PROBLEM DETAILS
Take the data below and copy exactly the lines starting at the one with "shifted | kaktus/niebieski" and finishing at the one with "234] | x0.48 |", both included.
▬▬▬▬▬▬
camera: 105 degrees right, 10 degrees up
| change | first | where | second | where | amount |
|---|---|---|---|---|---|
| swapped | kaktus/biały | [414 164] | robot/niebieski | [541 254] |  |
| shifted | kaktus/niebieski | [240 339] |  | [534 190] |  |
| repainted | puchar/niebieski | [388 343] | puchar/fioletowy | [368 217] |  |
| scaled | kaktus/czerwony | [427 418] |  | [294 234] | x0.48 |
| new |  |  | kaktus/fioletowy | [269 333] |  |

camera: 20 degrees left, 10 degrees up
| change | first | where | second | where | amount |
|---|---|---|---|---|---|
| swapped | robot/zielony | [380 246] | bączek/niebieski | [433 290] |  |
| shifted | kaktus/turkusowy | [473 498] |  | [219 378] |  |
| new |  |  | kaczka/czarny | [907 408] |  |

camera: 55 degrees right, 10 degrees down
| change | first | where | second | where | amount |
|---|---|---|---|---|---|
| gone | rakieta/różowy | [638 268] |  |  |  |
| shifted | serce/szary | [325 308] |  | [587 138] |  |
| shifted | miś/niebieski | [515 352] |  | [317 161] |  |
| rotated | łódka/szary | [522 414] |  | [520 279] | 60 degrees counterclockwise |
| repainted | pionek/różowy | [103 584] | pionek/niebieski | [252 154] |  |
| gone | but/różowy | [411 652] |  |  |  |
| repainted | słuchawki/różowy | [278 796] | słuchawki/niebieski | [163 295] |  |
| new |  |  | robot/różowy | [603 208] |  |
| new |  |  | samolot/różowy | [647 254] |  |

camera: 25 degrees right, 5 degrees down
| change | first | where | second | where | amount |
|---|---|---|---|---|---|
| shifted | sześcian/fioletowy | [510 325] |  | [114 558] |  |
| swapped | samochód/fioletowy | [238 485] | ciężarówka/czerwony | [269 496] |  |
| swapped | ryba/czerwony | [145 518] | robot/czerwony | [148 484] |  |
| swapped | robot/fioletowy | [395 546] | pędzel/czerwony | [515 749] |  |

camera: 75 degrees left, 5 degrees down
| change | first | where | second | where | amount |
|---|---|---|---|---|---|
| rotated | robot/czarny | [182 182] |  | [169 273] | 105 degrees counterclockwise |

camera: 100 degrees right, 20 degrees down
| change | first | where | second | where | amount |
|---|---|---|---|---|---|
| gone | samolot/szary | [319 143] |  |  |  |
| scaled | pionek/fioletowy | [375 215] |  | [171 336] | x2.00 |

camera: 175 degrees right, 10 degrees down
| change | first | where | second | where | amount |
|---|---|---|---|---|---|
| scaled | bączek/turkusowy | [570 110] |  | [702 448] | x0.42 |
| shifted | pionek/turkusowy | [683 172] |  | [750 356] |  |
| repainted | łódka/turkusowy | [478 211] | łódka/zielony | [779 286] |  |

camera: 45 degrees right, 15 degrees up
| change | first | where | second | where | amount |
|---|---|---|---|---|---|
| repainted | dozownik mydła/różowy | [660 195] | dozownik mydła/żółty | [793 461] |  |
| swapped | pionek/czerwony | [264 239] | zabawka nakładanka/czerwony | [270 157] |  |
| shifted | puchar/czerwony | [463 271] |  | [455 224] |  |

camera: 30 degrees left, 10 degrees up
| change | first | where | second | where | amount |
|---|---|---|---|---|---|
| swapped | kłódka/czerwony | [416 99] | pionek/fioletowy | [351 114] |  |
▬▬▬▬▬▬
OUTPUT
| shifted | kaktus/niebieski | [240 339] |  | [534 190] |  |
| repainted | puchar/niebieski | [388 343] | puchar/fioletowy | [368 217] |  |
| scaled | kaktus/czerwony | [427 418] |  | [294 234] | x0.48 |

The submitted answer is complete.